Entries taken from a collection
--- --- ---

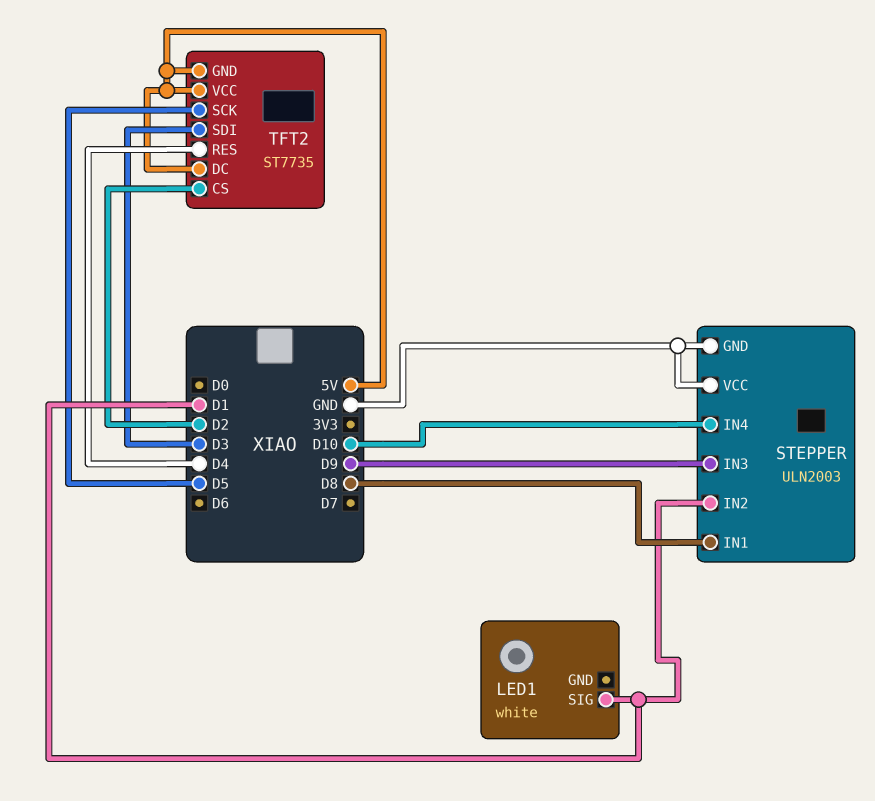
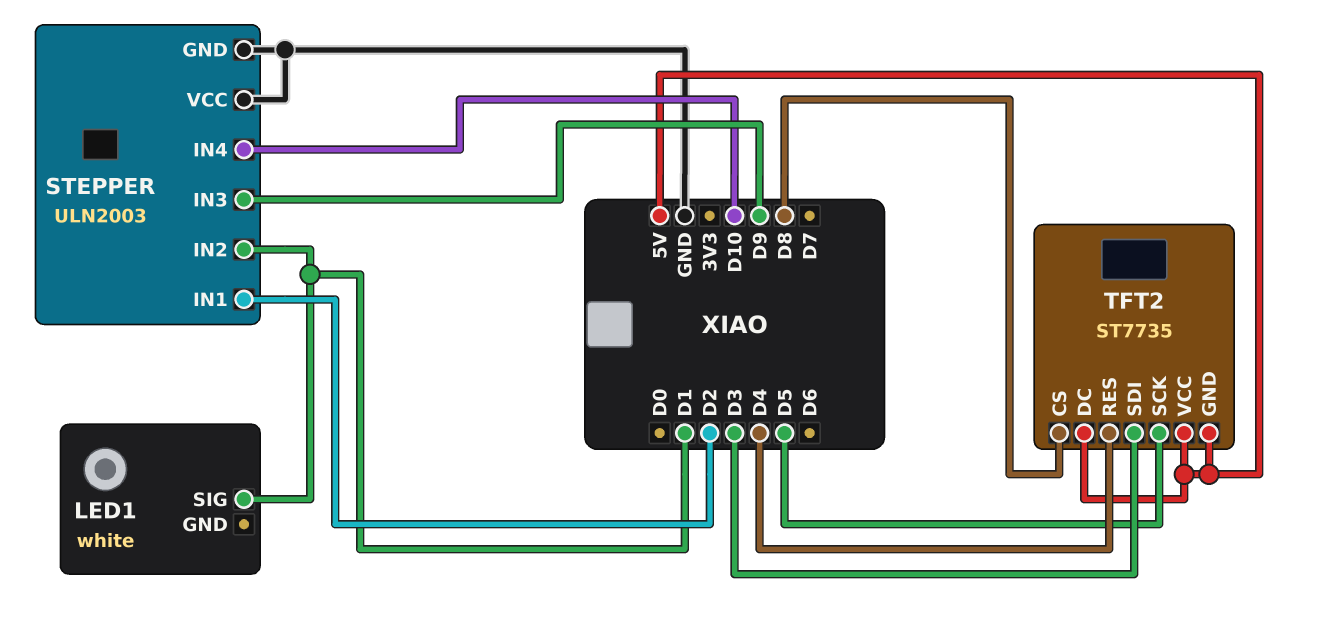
STEPPER pin IN1: D8 -> D2
TFT2 pin CS: D2 -> D8

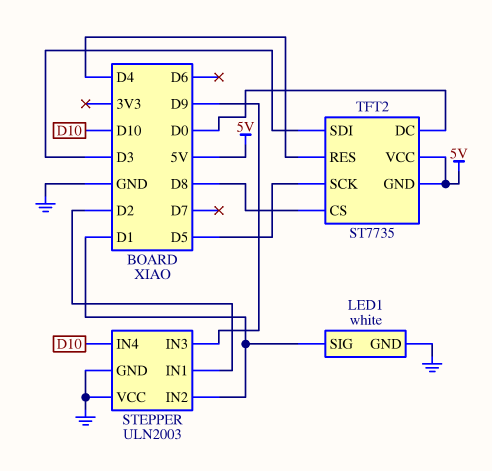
LED1 pin GND: none -> GND
TFT2 pin DC: 5V -> D0

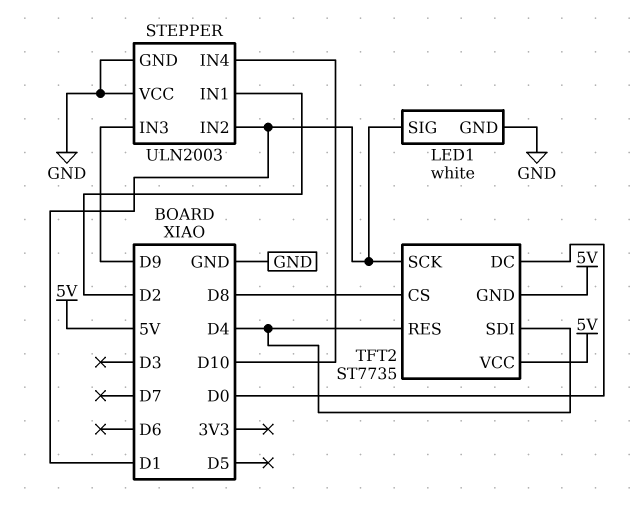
TFT2 pin SCK: D5 -> D1
TFT2 pin SDI: D3 -> D4

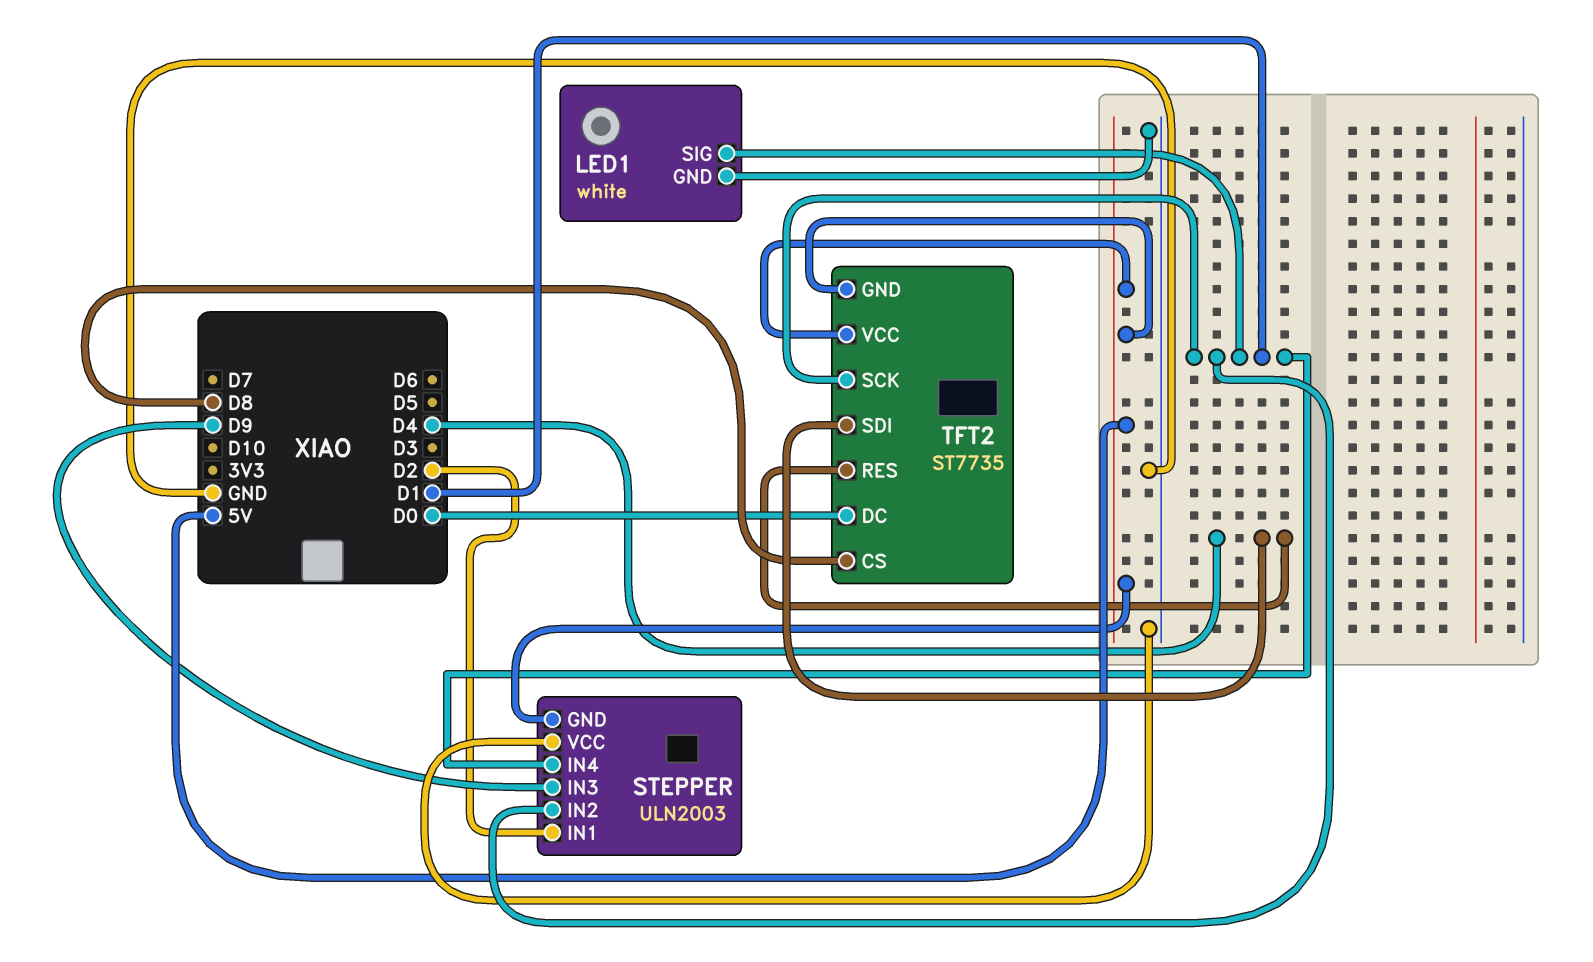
STEPPER pin GND: GND -> 5V
STEPPER pin IN4: D10 -> D1

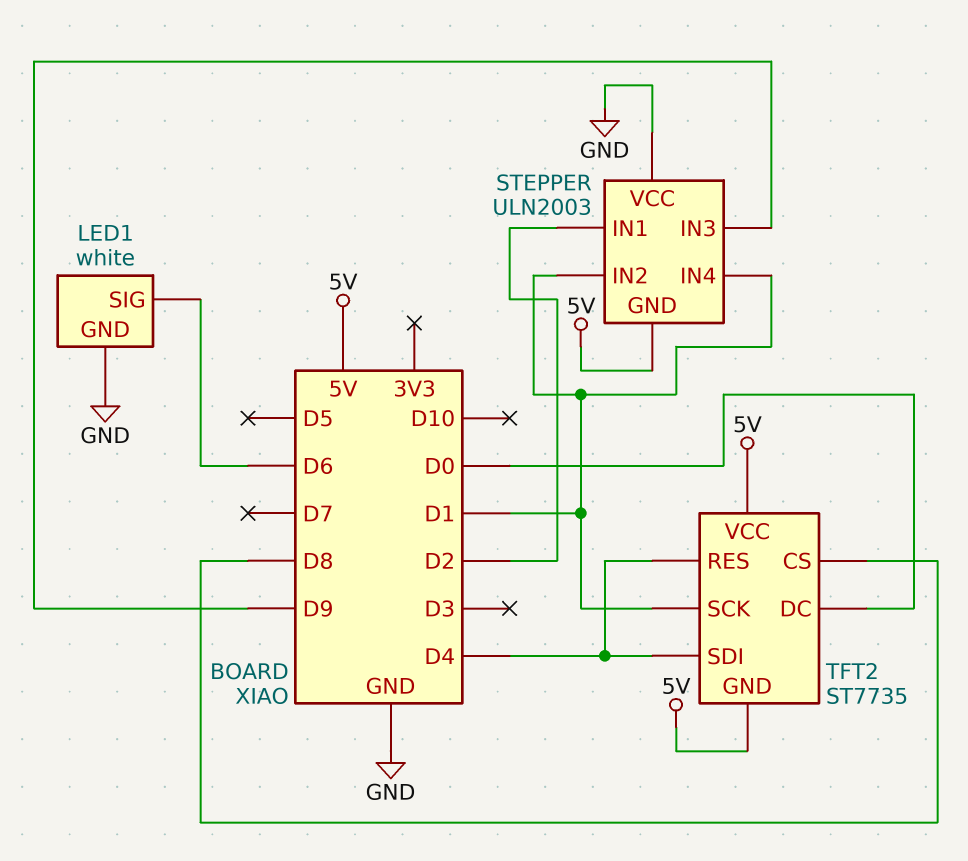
LED1 pin SIG: D1 -> D6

--- --- ---

→ **Aim of the exercise**
From the line with "TFT2 pin SCK: D5 -> D1" down to the final line of the entries above, repeat each line exactly; omit the pictures.

→ **Response box**
TFT2 pin SCK: D5 -> D1
TFT2 pin SDI: D3 -> D4

STEPPER pin GND: GND -> 5V
STEPPER pin IN4: D10 -> D1

LED1 pin SIG: D1 -> D6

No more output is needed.